##### RAW DATA

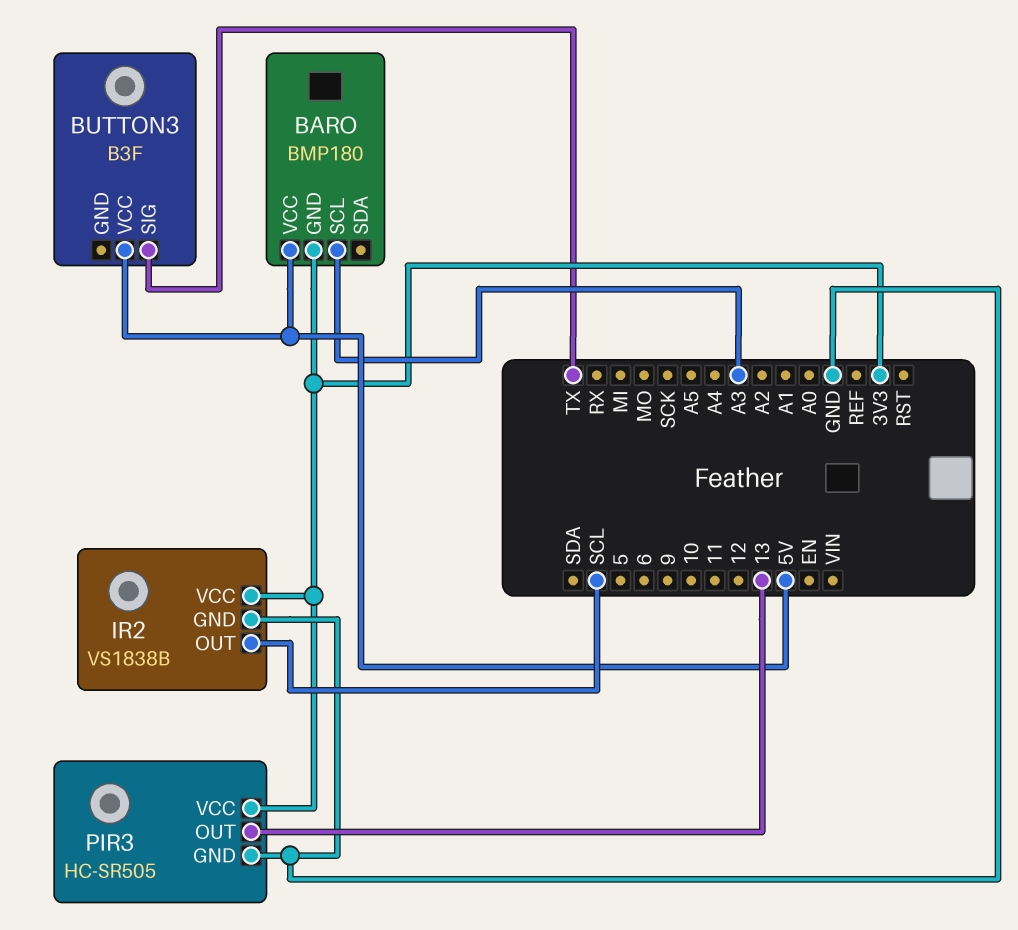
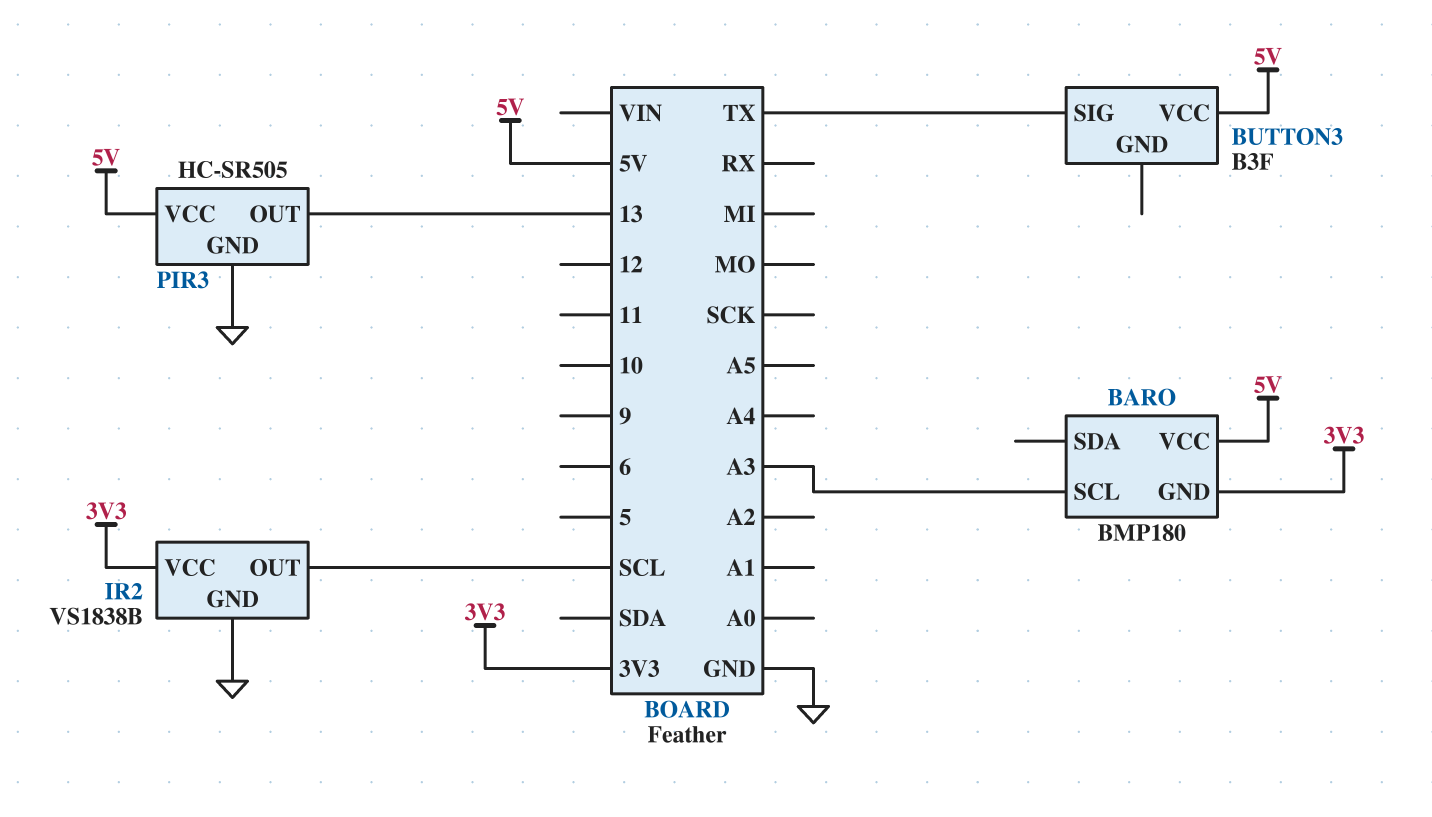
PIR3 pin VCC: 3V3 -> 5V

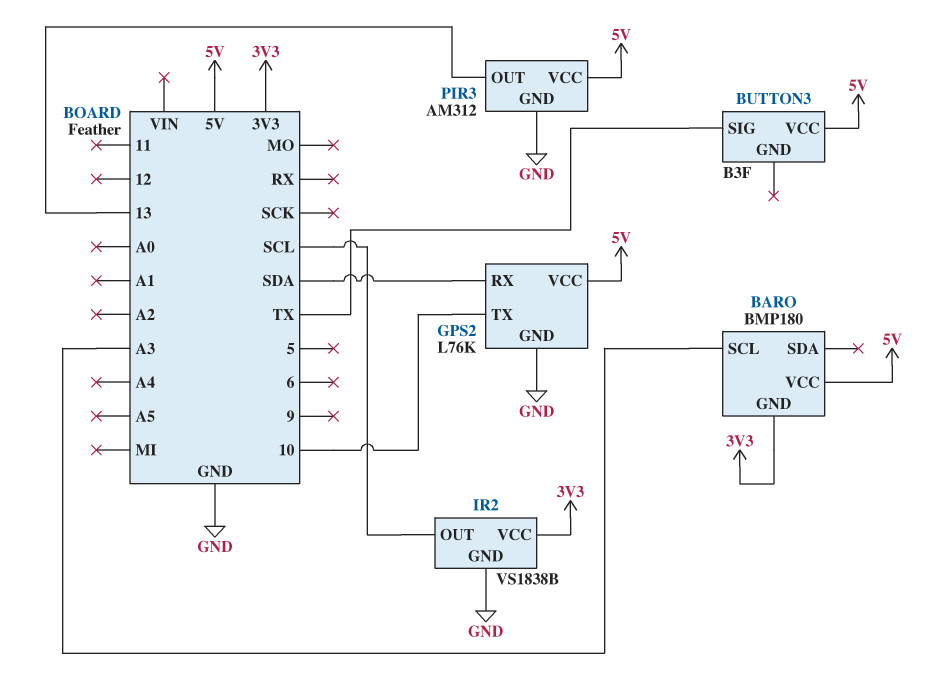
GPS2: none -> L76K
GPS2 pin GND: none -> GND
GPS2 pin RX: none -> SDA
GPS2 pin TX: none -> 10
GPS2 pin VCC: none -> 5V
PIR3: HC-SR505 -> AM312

##########
##### RAW DATA

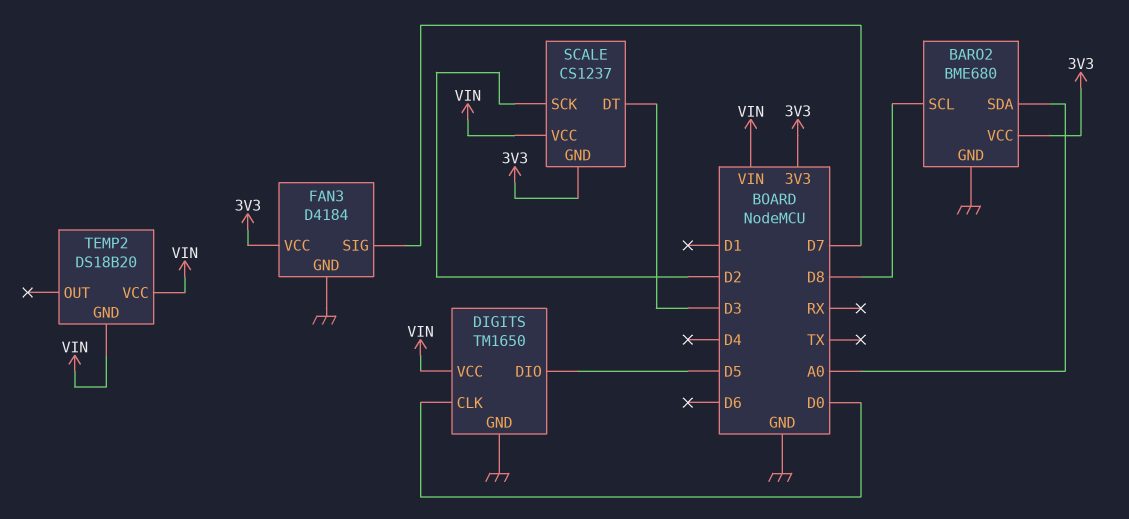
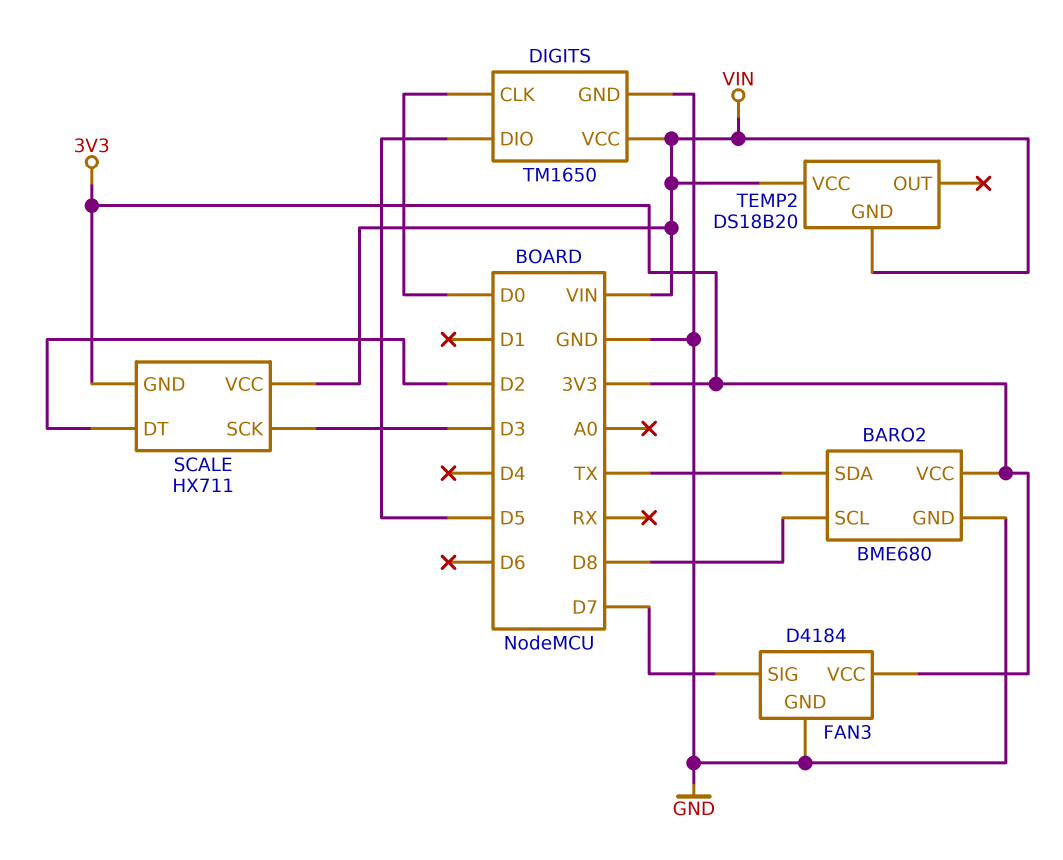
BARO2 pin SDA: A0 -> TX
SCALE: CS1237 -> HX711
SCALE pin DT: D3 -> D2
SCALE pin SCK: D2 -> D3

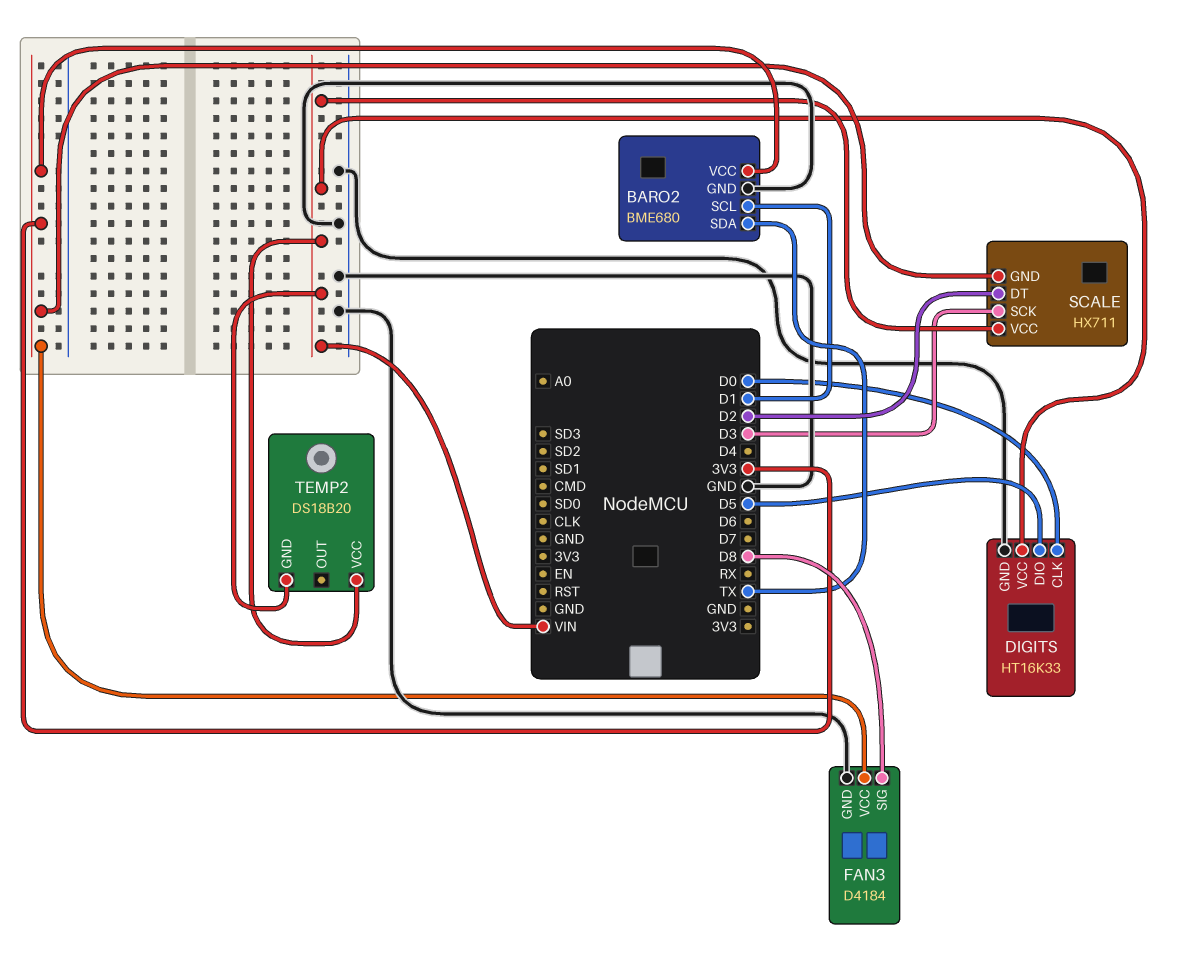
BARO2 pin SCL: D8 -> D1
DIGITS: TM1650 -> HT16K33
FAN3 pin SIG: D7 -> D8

##########
##### RAW DATA

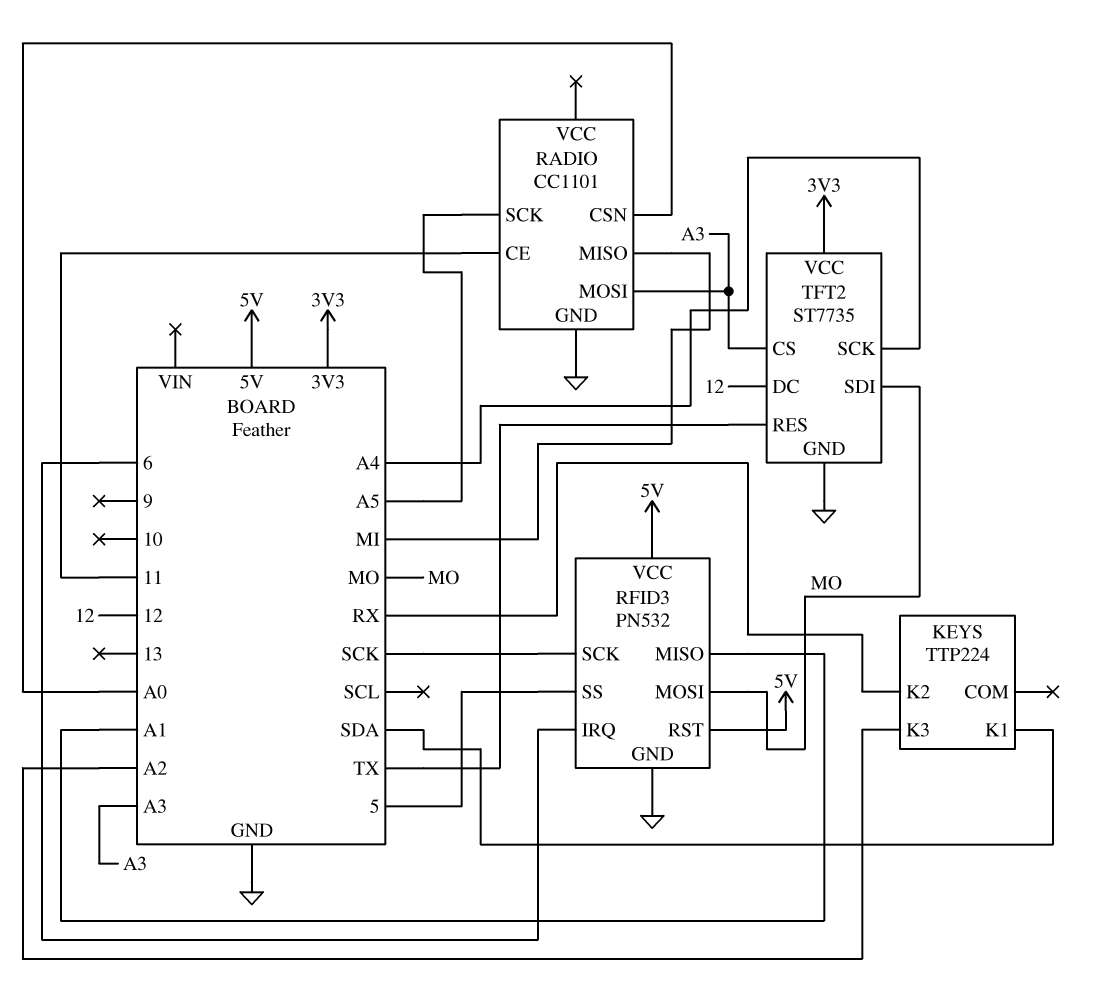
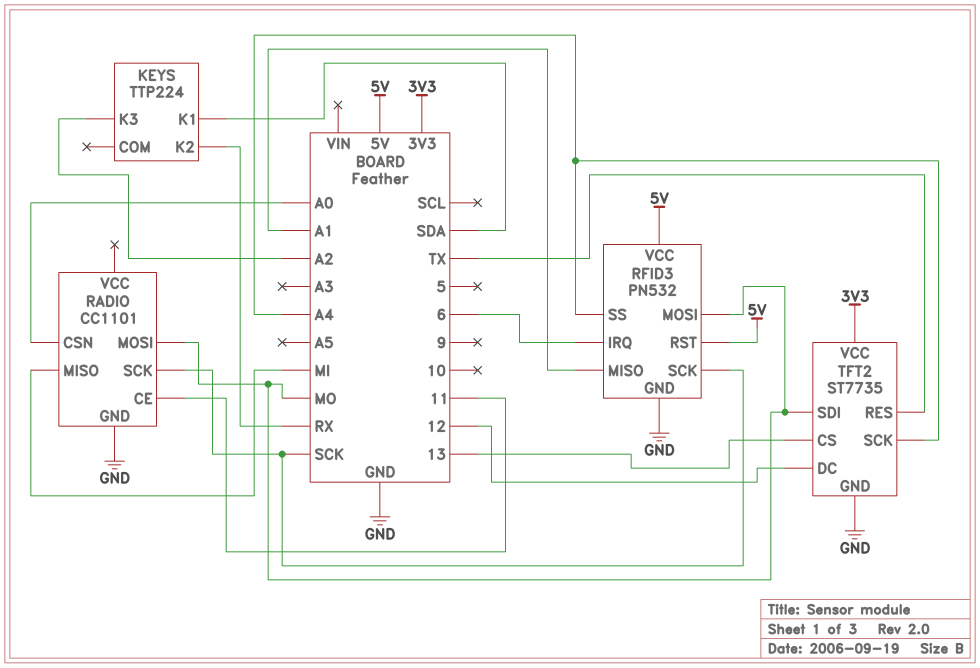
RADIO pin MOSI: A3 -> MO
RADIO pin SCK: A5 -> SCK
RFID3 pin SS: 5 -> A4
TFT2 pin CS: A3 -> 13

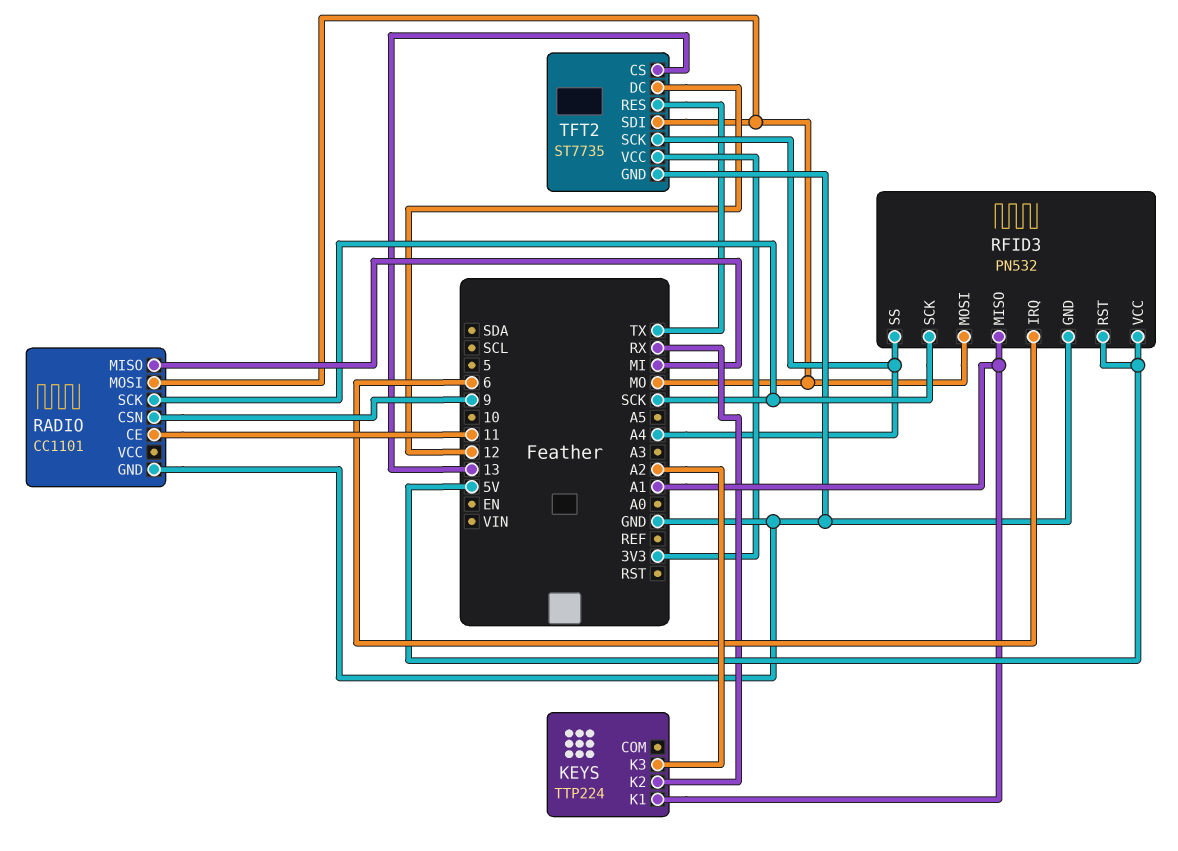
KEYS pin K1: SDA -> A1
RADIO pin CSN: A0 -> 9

##########

TASK GOAL = Search the records for the word "SCALE" and copy every line where it occurs.

TASK OUTPUT =
SCALE: CS1237 -> HX711
SCALE pin DT: D3 -> D2
SCALE pin SCK: D2 -> D3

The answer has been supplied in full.